# WORK ITEM:
Below are the records; copy exactly the stretch from the line containing "blue plate K17" through the line containing "brown brick I7:J9", both ends included, and nothing else.

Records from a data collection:
'''

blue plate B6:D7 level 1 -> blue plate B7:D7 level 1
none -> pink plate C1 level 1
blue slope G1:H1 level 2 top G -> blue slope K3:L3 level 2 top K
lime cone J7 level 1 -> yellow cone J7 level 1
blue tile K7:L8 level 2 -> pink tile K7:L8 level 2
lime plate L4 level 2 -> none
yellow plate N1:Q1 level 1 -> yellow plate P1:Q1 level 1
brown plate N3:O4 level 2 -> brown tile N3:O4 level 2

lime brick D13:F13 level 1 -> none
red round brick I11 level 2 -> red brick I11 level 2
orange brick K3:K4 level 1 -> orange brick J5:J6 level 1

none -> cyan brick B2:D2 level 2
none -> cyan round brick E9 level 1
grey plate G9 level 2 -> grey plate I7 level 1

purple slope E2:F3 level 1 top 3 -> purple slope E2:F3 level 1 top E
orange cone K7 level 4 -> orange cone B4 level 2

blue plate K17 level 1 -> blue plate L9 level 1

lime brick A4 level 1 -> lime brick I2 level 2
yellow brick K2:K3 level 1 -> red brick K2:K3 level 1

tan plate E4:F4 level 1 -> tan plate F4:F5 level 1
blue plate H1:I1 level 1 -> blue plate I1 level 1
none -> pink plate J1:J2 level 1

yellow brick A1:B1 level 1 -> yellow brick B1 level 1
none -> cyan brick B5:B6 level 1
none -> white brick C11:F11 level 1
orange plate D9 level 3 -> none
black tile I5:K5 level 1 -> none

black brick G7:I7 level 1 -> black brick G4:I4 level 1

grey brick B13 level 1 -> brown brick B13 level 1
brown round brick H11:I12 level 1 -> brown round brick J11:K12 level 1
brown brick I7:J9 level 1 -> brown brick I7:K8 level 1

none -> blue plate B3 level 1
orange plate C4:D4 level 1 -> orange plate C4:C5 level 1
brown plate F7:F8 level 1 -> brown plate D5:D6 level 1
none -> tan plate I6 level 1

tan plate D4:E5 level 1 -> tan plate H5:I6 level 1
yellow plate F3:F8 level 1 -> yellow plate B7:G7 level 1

'''

# SOLUTION TO THE EXERCISE:
blue plate K17 level 1 -> blue plate L9 level 1

lime brick A4 level 1 -> lime brick I2 level 2
yellow brick K2:K3 level 1 -> red brick K2:K3 level 1

tan plate E4:F4 level 1 -> tan plate F4:F5 level 1
blue plate H1:I1 level 1 -> blue plate I1 level 1
none -> pink plate J1:J2 level 1

yellow brick A1:B1 level 1 -> yellow brick B1 level 1
none -> cyan brick B5:B6 level 1
none -> white brick C11:F11 level 1
orange plate D9 level 3 -> none
black tile I5:K5 level 1 -> none

black brick G7:I7 level 1 -> black brick G4:I4 level 1

grey brick B13 level 1 -> brown brick B13 level 1
brown round brick H11:I12 level 1 -> brown round brick J11:K12 level 1
brown brick I7:J9 level 1 -> brown brick I7:K8 level 1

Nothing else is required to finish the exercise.